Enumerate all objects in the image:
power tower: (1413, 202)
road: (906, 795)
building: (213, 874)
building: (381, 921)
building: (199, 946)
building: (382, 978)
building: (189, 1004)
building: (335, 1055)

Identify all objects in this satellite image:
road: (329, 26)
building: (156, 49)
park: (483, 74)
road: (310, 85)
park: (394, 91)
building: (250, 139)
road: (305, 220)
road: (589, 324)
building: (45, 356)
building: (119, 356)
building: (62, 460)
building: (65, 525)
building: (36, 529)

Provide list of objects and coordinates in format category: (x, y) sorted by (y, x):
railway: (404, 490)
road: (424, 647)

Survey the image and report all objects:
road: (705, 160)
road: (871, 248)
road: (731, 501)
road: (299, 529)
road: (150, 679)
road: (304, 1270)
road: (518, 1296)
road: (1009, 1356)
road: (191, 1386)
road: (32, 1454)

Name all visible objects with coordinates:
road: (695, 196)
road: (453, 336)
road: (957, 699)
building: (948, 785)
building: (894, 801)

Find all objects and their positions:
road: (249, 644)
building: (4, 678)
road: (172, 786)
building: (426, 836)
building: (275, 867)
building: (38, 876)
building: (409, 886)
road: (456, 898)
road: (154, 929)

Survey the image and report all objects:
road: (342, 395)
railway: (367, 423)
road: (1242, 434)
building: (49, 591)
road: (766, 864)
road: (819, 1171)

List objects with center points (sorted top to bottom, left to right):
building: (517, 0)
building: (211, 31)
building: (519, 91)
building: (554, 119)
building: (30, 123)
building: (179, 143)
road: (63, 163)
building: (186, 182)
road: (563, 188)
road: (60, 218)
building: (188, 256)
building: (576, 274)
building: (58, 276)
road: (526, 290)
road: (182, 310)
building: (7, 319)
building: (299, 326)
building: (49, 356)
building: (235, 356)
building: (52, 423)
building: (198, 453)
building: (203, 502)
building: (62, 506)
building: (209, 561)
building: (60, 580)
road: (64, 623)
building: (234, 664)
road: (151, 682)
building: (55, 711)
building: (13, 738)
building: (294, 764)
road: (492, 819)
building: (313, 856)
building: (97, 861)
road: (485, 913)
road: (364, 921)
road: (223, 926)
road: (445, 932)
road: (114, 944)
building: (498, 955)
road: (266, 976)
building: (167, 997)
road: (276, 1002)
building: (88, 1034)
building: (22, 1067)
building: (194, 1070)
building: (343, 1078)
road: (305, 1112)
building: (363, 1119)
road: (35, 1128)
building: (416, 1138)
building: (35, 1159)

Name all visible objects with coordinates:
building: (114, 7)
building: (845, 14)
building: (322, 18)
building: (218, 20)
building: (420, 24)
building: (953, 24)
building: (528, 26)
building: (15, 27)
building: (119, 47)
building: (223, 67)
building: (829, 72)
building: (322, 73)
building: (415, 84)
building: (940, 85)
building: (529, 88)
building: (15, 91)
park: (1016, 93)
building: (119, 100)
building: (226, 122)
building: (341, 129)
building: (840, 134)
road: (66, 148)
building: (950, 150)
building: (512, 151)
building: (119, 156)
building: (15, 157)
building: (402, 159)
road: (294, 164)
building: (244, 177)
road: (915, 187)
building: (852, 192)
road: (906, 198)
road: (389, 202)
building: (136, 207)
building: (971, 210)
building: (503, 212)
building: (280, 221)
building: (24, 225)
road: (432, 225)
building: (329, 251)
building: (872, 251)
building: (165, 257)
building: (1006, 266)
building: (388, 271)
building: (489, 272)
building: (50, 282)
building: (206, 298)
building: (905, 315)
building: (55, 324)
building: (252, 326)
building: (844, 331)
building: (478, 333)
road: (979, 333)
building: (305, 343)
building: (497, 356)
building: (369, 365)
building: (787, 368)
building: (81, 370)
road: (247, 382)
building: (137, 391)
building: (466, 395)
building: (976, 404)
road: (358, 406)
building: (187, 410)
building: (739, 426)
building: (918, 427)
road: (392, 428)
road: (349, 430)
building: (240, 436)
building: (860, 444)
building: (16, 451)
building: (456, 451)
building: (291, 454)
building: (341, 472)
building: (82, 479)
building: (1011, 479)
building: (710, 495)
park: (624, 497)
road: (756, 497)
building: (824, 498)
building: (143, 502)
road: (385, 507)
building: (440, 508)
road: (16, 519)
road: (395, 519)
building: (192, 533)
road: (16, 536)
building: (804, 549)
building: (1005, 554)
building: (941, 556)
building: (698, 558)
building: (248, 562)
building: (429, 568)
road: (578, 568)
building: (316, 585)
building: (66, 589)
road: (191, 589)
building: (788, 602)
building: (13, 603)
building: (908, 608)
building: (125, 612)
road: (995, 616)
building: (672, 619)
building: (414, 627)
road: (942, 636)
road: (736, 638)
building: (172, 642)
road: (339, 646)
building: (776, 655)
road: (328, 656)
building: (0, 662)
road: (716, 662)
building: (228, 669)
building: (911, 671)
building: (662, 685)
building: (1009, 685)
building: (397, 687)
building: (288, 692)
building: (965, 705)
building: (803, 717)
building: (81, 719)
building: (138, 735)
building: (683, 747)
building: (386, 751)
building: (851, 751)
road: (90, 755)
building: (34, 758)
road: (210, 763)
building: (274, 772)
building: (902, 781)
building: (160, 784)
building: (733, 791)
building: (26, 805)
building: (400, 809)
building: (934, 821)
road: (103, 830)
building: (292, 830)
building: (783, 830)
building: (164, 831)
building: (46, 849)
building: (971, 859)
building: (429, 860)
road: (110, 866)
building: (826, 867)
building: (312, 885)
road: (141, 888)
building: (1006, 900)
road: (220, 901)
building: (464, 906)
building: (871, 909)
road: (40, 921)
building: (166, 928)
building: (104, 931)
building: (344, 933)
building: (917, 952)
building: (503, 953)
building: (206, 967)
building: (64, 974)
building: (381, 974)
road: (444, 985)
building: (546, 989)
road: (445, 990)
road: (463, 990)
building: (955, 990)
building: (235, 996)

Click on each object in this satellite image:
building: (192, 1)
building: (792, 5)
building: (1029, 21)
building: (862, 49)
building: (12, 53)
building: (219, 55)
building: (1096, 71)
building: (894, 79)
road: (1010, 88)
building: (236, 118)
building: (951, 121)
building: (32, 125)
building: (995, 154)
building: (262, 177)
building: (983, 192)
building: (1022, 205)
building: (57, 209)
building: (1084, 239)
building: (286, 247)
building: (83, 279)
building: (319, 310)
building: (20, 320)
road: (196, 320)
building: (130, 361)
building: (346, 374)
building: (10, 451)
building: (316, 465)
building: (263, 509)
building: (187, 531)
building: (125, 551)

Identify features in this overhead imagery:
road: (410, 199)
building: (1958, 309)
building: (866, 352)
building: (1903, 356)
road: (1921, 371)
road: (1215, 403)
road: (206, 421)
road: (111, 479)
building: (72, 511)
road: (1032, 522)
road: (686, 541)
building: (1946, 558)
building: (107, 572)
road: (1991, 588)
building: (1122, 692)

========================================================================

▸ **Exercise objective**
In the listing above, find each line with the word "sorted" and copy it out.

▸ **Answer area**
Provide list of objects and coordinates in format category: (x, y) sorted by (y, x):
List objects with center points (sorted top to bottom, left to right):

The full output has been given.